EXERCISE -> Restate word for word the lines of the records below, starting at the line that contains "L102: 6.8mH (N003, N004) -> none" and ending at the line that contains "C1: 22uF (P1/1, SIG25) -> none", with both of those lines included and nothing else.

Before-and-after change records ->
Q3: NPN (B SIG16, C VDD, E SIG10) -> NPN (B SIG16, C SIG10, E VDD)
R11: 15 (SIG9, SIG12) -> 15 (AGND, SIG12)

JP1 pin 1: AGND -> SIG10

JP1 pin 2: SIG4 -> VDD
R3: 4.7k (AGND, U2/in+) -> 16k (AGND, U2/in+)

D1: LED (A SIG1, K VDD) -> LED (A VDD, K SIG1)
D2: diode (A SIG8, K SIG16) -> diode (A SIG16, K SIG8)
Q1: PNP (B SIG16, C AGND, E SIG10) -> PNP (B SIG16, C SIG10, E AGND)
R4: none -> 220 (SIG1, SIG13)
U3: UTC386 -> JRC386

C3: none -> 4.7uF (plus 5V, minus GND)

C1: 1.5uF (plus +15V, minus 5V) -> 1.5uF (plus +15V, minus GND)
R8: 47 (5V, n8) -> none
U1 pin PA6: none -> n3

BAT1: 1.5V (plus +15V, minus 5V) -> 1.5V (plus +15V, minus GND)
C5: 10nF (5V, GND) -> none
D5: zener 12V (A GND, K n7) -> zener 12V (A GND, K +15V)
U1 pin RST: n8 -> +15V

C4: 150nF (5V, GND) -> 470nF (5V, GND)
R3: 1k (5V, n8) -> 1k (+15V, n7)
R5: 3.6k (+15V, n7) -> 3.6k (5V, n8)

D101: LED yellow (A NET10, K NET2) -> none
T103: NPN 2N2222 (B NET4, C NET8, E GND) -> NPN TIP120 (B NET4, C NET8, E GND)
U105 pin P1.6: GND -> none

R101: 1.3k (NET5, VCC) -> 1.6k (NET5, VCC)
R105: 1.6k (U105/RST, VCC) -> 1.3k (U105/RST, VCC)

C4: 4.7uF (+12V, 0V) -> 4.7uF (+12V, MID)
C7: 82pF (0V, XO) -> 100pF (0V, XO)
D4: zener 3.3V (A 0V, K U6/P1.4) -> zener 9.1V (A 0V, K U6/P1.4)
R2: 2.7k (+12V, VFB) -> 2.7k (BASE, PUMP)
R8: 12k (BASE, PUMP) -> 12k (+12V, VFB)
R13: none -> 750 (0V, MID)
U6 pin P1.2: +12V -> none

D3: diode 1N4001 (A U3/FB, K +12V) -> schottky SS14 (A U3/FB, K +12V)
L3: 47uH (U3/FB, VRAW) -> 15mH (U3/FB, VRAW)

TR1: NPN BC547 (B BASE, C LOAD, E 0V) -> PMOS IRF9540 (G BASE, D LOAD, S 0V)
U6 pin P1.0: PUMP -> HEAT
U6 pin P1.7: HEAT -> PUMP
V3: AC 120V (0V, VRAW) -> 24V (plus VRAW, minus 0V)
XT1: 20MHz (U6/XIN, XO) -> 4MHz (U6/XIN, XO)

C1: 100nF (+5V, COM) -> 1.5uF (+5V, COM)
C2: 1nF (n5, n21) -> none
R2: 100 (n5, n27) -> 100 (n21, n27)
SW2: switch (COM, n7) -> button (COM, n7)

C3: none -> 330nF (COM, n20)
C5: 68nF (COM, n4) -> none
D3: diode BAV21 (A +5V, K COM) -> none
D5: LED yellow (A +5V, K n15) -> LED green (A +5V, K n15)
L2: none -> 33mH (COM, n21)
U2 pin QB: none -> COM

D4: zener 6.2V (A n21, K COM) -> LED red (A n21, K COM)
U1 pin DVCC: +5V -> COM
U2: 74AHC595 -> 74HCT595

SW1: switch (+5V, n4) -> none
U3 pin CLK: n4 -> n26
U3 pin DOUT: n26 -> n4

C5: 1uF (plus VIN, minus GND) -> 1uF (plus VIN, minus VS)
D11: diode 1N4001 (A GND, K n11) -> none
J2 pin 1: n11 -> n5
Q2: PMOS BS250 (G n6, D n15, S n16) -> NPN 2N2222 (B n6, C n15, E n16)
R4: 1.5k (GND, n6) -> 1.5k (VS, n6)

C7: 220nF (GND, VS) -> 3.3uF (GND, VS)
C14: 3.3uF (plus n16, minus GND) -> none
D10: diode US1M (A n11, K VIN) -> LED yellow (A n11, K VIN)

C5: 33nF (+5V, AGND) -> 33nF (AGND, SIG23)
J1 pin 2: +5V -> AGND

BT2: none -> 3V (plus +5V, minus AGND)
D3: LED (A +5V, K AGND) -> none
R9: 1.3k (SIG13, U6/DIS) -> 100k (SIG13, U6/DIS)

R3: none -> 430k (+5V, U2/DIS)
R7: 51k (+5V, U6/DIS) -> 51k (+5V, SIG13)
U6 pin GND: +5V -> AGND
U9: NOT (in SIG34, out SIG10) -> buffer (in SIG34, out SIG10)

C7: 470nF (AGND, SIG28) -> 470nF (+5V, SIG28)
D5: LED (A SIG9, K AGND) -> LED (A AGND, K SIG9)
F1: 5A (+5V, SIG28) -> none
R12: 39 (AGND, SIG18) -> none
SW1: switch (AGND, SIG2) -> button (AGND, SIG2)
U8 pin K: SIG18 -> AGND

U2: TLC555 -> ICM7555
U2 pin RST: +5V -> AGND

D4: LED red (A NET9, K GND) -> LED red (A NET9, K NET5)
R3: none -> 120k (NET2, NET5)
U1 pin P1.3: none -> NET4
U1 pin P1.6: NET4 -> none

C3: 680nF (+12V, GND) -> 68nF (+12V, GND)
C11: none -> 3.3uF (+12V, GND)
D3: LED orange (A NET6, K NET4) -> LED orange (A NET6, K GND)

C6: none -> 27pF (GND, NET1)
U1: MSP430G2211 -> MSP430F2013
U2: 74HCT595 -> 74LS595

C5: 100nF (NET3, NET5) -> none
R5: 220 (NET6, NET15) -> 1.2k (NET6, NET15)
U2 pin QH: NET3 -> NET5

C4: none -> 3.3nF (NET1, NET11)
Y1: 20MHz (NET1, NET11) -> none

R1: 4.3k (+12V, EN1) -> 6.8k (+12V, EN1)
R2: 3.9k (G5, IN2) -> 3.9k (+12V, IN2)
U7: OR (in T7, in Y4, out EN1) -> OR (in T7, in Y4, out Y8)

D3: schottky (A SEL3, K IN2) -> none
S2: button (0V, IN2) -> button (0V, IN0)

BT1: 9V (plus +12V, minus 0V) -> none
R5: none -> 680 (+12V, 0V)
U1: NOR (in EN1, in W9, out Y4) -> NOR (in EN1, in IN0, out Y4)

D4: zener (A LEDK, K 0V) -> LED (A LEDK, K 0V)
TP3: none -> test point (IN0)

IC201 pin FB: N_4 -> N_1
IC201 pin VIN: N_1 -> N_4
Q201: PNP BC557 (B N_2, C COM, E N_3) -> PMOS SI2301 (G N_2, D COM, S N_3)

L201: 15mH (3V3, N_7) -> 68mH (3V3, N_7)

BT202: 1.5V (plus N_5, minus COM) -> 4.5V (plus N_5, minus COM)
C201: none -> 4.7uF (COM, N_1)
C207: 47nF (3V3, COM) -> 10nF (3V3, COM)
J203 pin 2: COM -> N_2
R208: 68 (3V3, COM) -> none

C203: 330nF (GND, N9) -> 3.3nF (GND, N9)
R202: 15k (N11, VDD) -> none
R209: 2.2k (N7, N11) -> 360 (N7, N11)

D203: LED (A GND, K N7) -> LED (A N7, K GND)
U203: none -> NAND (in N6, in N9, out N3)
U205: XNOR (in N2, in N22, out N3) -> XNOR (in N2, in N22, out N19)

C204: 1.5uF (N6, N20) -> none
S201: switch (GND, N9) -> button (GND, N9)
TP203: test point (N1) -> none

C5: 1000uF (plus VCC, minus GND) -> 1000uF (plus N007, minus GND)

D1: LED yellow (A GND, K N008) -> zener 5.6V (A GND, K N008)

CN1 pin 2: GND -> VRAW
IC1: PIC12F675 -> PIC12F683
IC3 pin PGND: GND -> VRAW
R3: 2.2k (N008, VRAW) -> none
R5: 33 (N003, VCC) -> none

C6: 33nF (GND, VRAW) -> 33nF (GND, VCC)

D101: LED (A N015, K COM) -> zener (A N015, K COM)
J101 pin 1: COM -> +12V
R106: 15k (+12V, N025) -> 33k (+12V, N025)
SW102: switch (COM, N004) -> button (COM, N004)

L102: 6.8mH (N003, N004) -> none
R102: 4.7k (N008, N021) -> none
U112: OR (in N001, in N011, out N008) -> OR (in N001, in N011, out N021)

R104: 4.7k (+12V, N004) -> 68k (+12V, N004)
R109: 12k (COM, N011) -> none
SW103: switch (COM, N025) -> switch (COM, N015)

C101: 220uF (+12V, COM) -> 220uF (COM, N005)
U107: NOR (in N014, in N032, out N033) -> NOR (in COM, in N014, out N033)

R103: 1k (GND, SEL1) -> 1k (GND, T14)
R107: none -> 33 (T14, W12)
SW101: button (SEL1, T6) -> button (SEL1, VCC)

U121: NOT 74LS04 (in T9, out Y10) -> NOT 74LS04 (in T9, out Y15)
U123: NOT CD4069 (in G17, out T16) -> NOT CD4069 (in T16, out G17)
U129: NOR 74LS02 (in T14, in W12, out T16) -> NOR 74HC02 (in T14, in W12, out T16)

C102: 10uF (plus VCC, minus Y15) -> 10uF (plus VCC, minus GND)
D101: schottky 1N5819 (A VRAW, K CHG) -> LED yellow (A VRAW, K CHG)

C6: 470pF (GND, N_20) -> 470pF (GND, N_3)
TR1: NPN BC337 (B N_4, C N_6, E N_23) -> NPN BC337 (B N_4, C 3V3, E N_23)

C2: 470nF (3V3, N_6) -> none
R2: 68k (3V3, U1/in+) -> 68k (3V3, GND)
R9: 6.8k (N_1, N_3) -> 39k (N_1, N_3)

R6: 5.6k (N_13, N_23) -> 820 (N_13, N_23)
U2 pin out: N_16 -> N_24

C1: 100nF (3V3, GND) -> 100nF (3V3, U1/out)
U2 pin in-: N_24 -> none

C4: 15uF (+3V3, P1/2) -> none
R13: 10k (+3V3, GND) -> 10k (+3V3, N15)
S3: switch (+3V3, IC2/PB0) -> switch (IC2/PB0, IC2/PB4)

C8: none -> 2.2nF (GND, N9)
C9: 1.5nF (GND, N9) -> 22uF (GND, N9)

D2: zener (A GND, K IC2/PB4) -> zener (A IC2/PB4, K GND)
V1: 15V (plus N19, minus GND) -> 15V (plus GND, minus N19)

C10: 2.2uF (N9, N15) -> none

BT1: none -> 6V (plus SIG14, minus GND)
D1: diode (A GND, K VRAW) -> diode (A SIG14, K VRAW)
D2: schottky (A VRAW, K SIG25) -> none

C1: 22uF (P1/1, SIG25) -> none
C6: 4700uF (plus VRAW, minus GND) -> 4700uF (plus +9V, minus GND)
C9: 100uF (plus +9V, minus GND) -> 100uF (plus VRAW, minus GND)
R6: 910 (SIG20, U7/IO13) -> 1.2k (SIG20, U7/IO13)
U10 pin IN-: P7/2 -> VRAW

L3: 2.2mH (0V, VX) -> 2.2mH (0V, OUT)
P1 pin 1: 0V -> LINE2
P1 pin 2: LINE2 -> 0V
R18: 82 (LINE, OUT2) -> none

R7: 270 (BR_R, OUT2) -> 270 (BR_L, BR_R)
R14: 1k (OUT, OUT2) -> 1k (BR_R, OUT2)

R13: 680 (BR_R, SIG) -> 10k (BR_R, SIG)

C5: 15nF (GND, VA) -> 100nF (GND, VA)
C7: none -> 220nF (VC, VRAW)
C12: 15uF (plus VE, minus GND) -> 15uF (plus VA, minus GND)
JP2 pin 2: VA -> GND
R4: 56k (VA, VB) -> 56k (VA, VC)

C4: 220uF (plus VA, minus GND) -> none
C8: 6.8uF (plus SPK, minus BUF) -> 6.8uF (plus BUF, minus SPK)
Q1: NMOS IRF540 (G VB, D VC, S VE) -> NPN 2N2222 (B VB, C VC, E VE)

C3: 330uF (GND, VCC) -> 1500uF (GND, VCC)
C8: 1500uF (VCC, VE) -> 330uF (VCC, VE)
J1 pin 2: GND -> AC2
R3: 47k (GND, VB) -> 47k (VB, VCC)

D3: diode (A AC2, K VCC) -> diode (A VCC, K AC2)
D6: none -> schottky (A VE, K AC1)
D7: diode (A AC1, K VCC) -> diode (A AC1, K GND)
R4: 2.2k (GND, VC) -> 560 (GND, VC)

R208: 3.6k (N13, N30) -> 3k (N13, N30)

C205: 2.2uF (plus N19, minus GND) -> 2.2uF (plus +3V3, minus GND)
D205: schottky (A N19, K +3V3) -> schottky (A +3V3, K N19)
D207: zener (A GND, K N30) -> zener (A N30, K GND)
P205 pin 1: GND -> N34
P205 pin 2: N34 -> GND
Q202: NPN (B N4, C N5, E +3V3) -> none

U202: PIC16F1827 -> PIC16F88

TASK ANSWER ->
L102: 6.8mH (N003, N004) -> none
R102: 4.7k (N008, N021) -> none
U112: OR (in N001, in N011, out N008) -> OR (in N001, in N011, out N021)

R104: 4.7k (+12V, N004) -> 68k (+12V, N004)
R109: 12k (COM, N011) -> none
SW103: switch (COM, N025) -> switch (COM, N015)

C101: 220uF (+12V, COM) -> 220uF (COM, N005)
U107: NOR (in N014, in N032, out N033) -> NOR (in COM, in N014, out N033)

R103: 1k (GND, SEL1) -> 1k (GND, T14)
R107: none -> 33 (T14, W12)
SW101: button (SEL1, T6) -> button (SEL1, VCC)

U121: NOT 74LS04 (in T9, out Y10) -> NOT 74LS04 (in T9, out Y15)
U123: NOT CD4069 (in G17, out T16) -> NOT CD4069 (in T16, out G17)
U129: NOR 74LS02 (in T14, in W12, out T16) -> NOR 74HC02 (in T14, in W12, out T16)

C102: 10uF (plus VCC, minus Y15) -> 10uF (plus VCC, minus GND)
D101: schottky 1N5819 (A VRAW, K CHG) -> LED yellow (A VRAW, K CHG)

C6: 470pF (GND, N_20) -> 470pF (GND, N_3)
TR1: NPN BC337 (B N_4, C N_6, E N_23) -> NPN BC337 (B N_4, C 3V3, E N_23)

C2: 470nF (3V3, N_6) -> none
R2: 68k (3V3, U1/in+) -> 68k (3V3, GND)
R9: 6.8k (N_1, N_3) -> 39k (N_1, N_3)

R6: 5.6k (N_13, N_23) -> 820 (N_13, N_23)
U2 pin out: N_16 -> N_24

C1: 100nF (3V3, GND) -> 100nF (3V3, U1/out)
U2 pin in-: N_24 -> none

C4: 15uF (+3V3, P1/2) -> none
R13: 10k (+3V3, GND) -> 10k (+3V3, N15)
S3: switch (+3V3, IC2/PB0) -> switch (IC2/PB0, IC2/PB4)

C8: none -> 2.2nF (GND, N9)
C9: 1.5nF (GND, N9) -> 22uF (GND, N9)

D2: zener (A GND, K IC2/PB4) -> zener (A IC2/PB4, K GND)
V1: 15V (plus N19, minus GND) -> 15V (plus GND, minus N19)

C10: 2.2uF (N9, N15) -> none

BT1: none -> 6V (plus SIG14, minus GND)
D1: diode (A GND, K VRAW) -> diode (A SIG14, K VRAW)
D2: schottky (A VRAW, K SIG25) -> none

C1: 22uF (P1/1, SIG25) -> none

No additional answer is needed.